Spatial reasoning data:
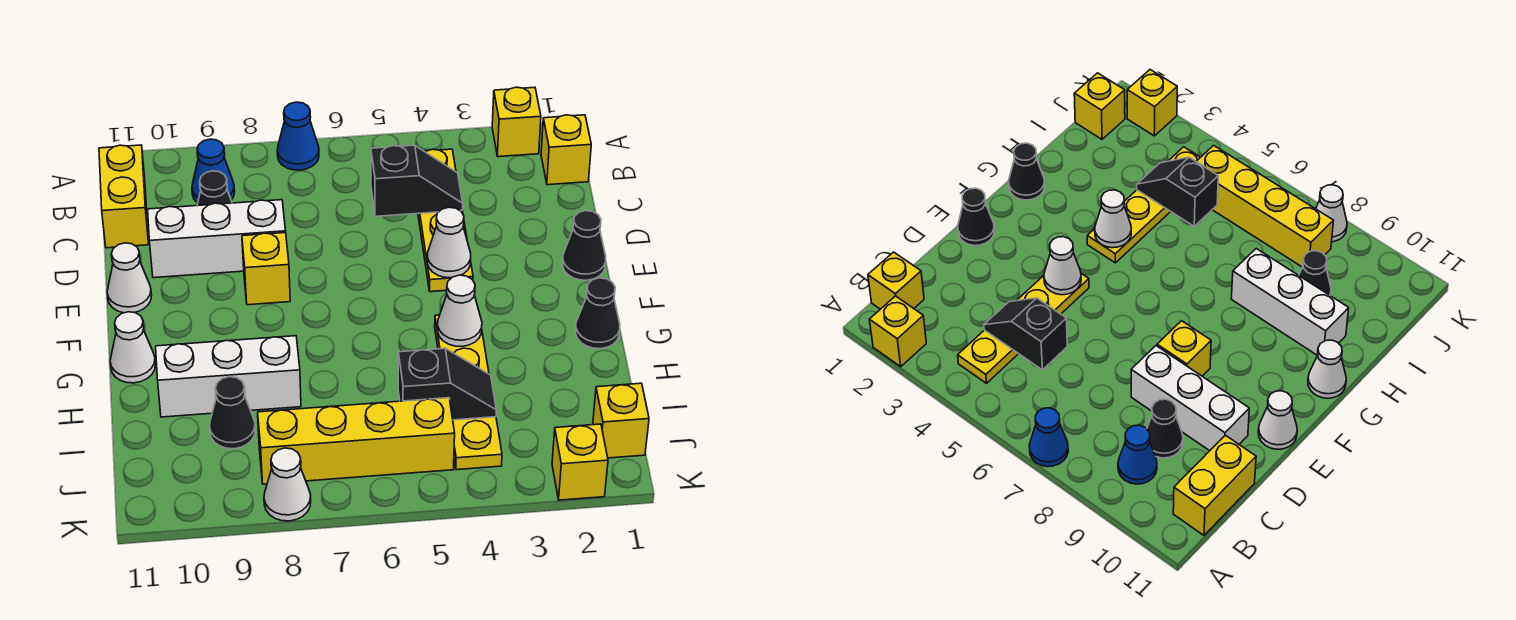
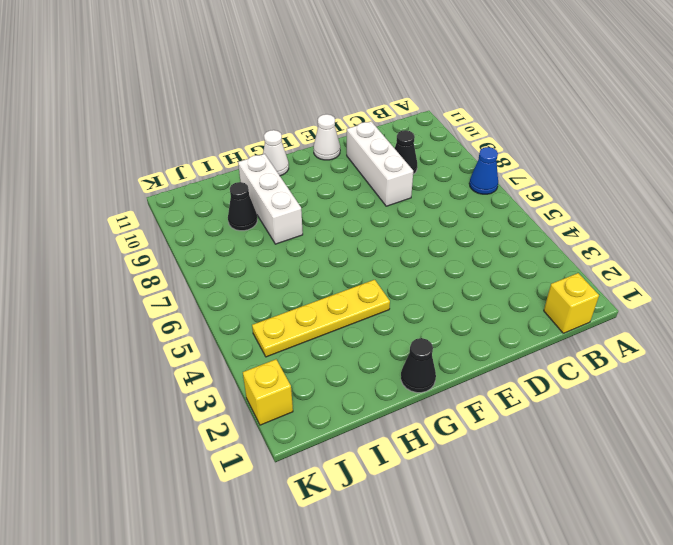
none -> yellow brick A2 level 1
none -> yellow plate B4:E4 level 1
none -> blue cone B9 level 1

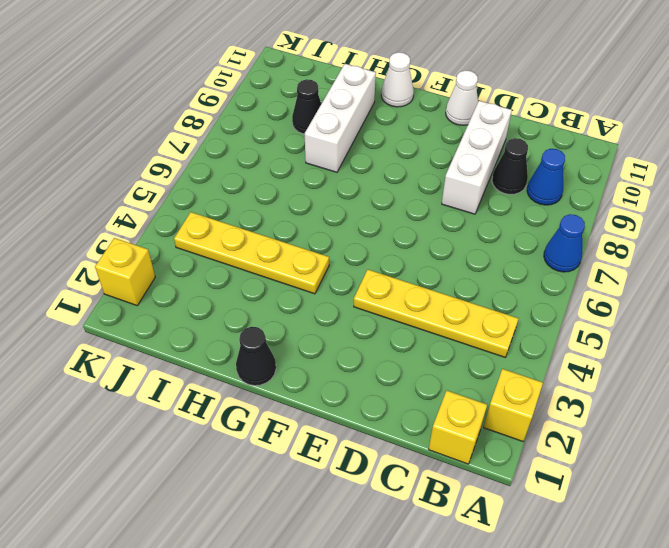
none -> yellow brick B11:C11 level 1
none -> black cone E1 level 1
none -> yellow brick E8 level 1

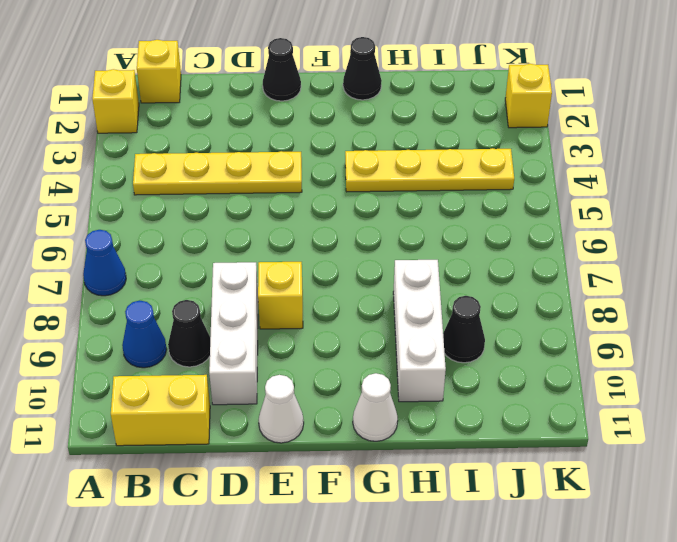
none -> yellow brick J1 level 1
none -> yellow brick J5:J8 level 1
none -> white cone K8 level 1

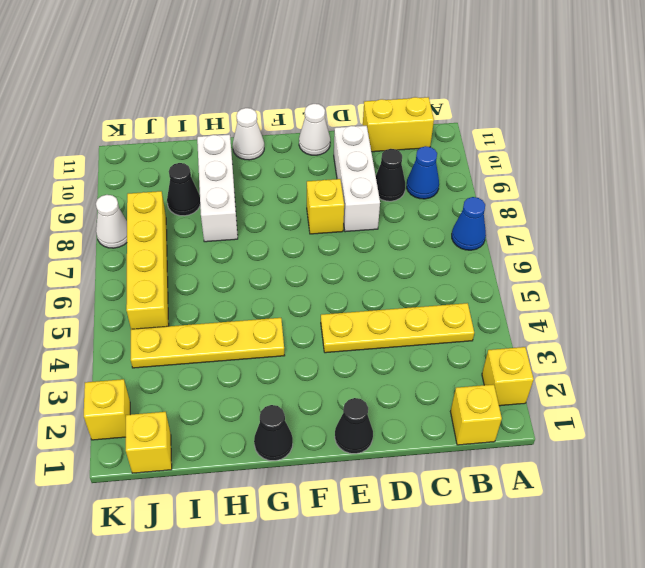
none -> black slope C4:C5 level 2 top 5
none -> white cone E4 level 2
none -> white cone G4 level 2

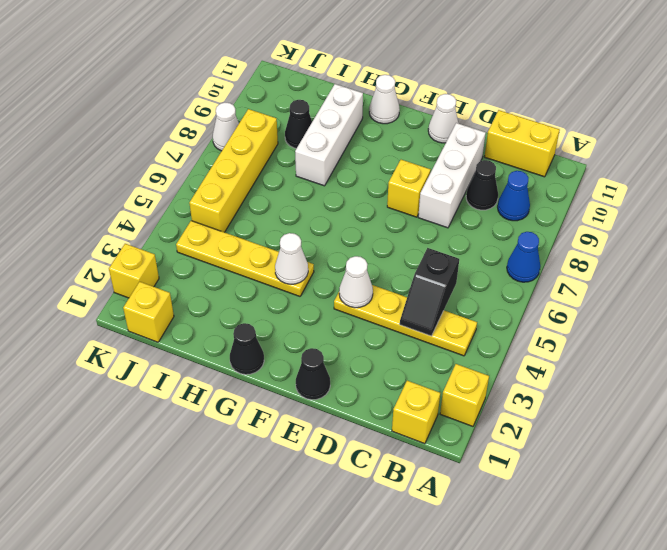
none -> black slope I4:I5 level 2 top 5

# [ASSIGNMENT]
Each line from the one bearing "none -> yellow brick B11:C11 level 1" through the final line of the records is to be copied exactly, and no pictures are to be included.

# [REPLY TO THE TASK]
none -> yellow brick B11:C11 level 1
none -> black cone E1 level 1
none -> yellow brick E8 level 1

none -> yellow brick J1 level 1
none -> yellow brick J5:J8 level 1
none -> white cone K8 level 1

none -> black slope C4:C5 level 2 top 5
none -> white cone E4 level 2
none -> white cone G4 level 2

none -> black slope I4:I5 level 2 top 5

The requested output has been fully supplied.